> _Brief_: The reply should be the records repeated exactly, without any images.
*** Block opens ***
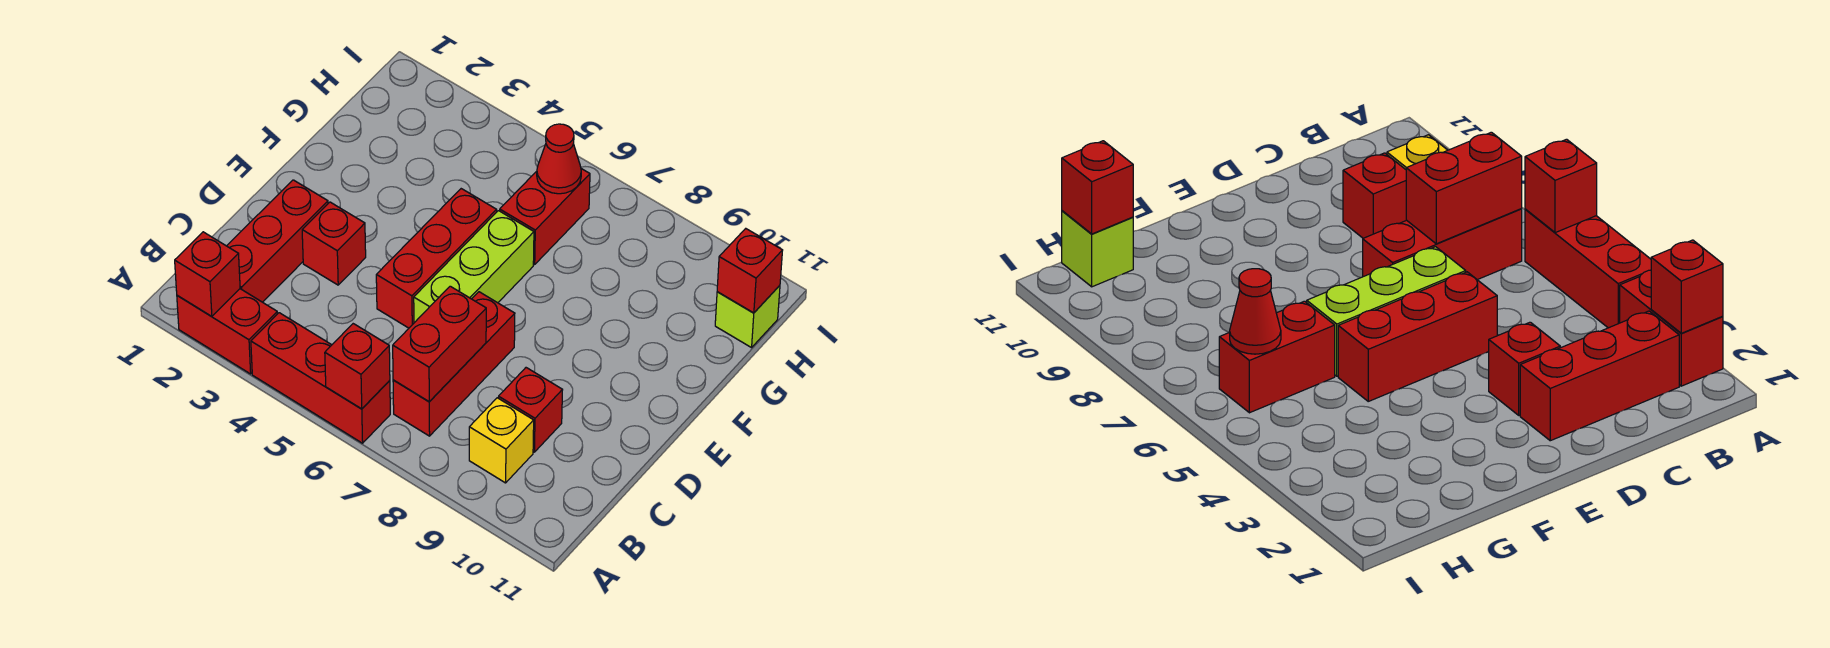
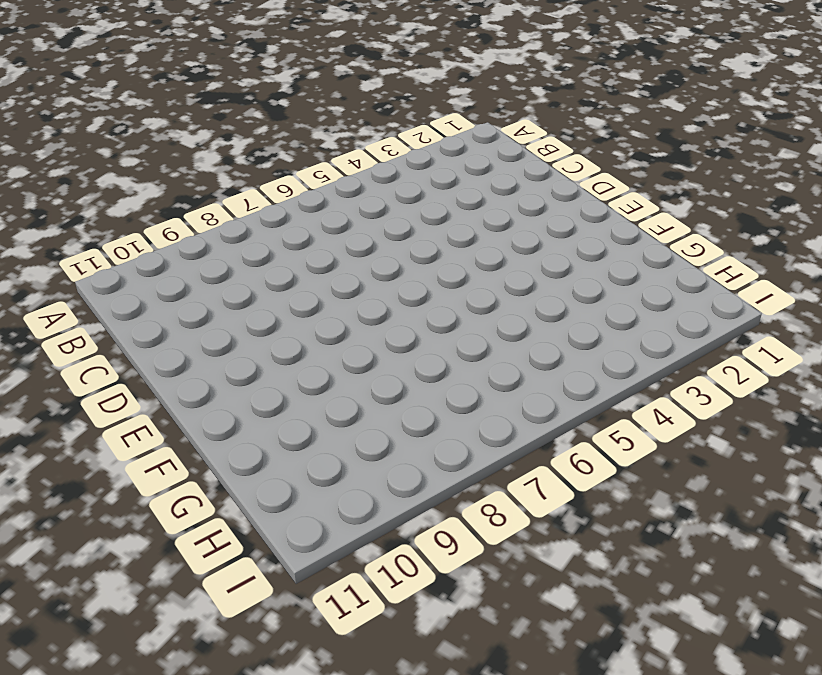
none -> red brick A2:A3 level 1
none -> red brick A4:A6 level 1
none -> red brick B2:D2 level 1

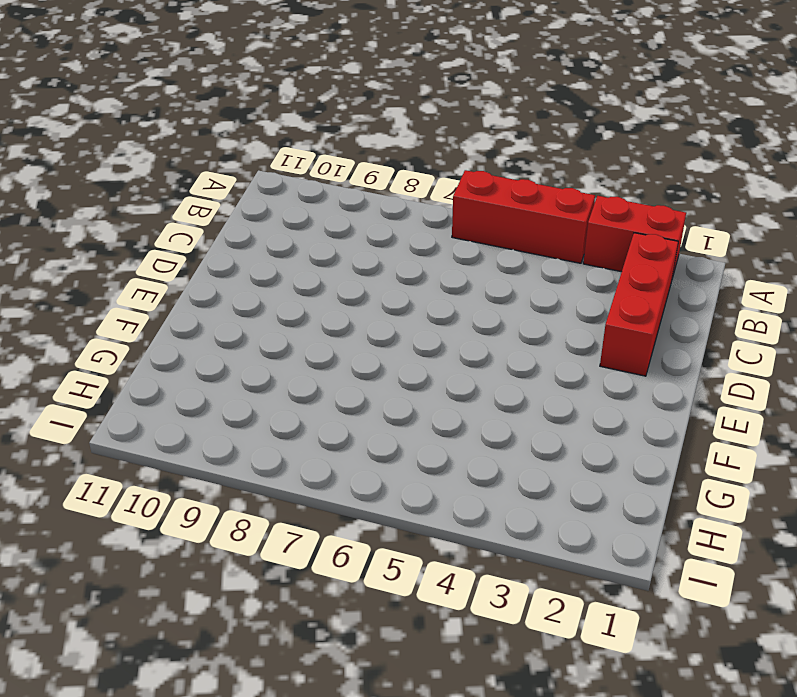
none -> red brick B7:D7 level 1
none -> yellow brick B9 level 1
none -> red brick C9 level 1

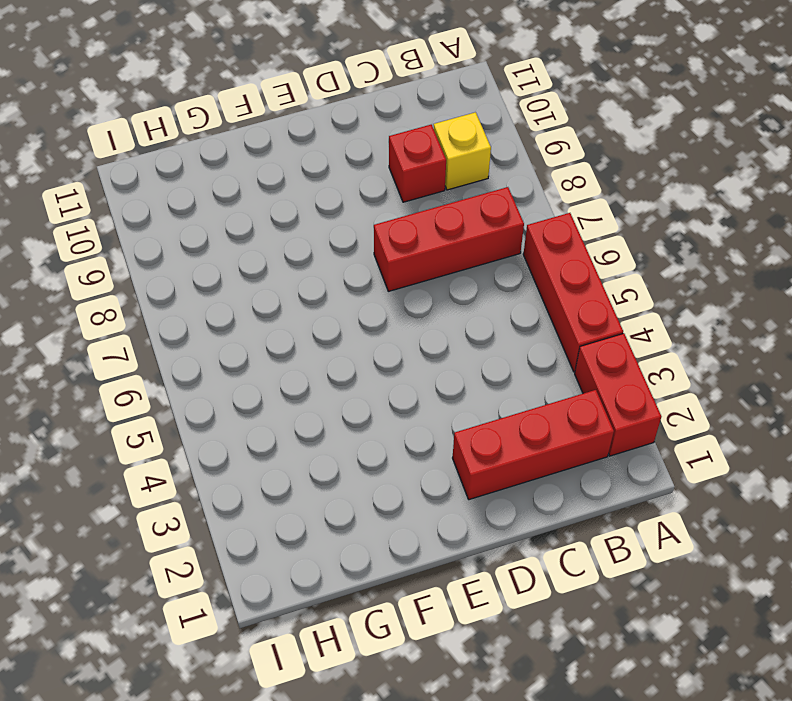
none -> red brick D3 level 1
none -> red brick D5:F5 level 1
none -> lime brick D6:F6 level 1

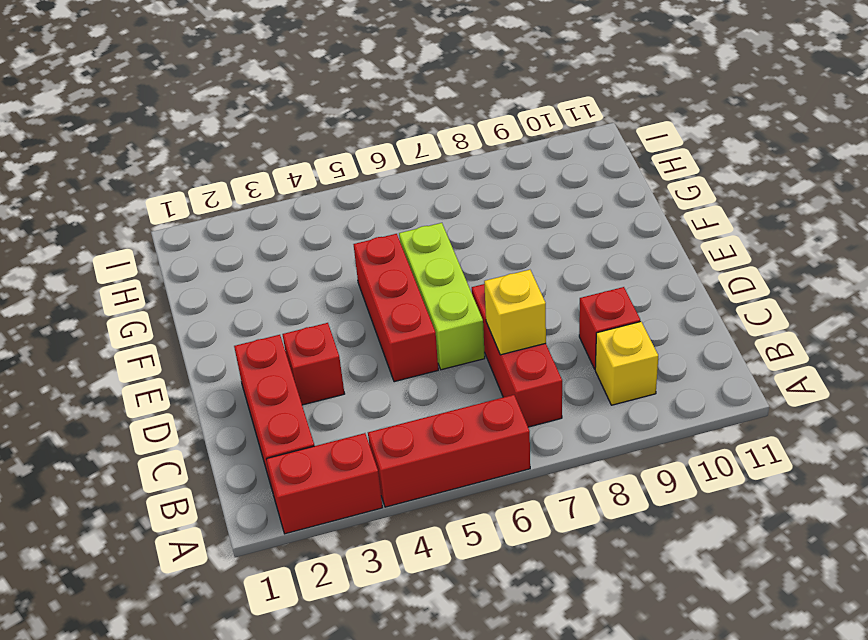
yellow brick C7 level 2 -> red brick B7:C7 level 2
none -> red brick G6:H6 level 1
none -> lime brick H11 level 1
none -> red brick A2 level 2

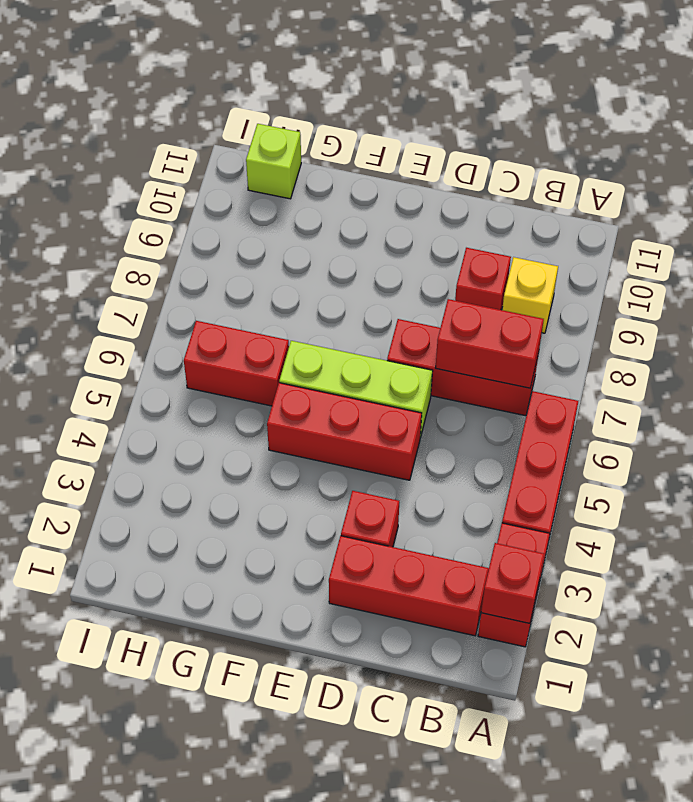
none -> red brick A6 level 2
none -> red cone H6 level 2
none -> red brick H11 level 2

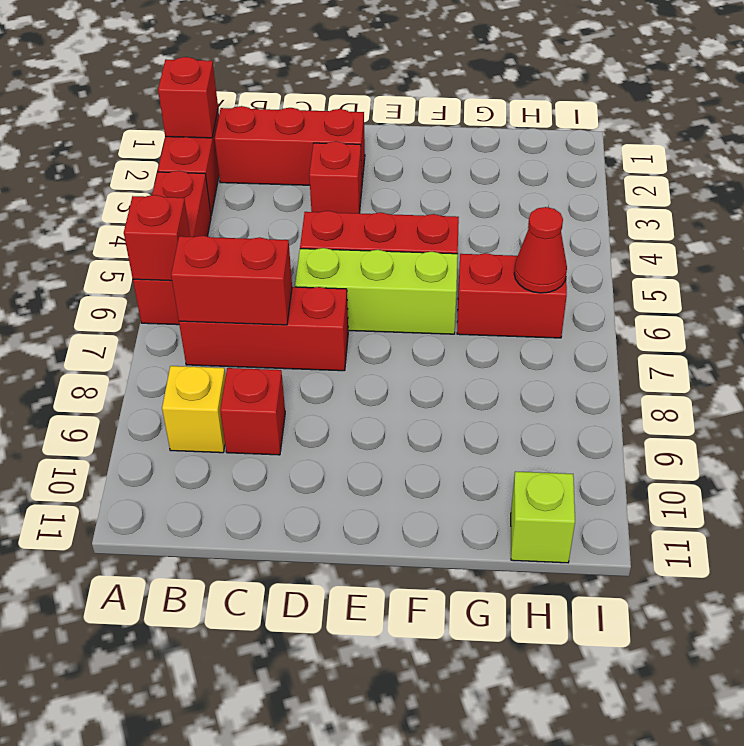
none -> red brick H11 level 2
*** Block closes ***
> _Reply to the task_:
none -> red brick A2:A3 level 1
none -> red brick A4:A6 level 1
none -> red brick B2:D2 level 1

none -> red brick B7:D7 level 1
none -> yellow brick B9 level 1
none -> red brick C9 level 1

none -> red brick D3 level 1
none -> red brick D5:F5 level 1
none -> lime brick D6:F6 level 1

yellow brick C7 level 2 -> red brick B7:C7 level 2
none -> red brick G6:H6 level 1
none -> lime brick H11 level 1
none -> red brick A2 level 2

none -> red brick A6 level 2
none -> red cone H6 level 2
none -> red brick H11 level 2

none -> red brick H11 level 2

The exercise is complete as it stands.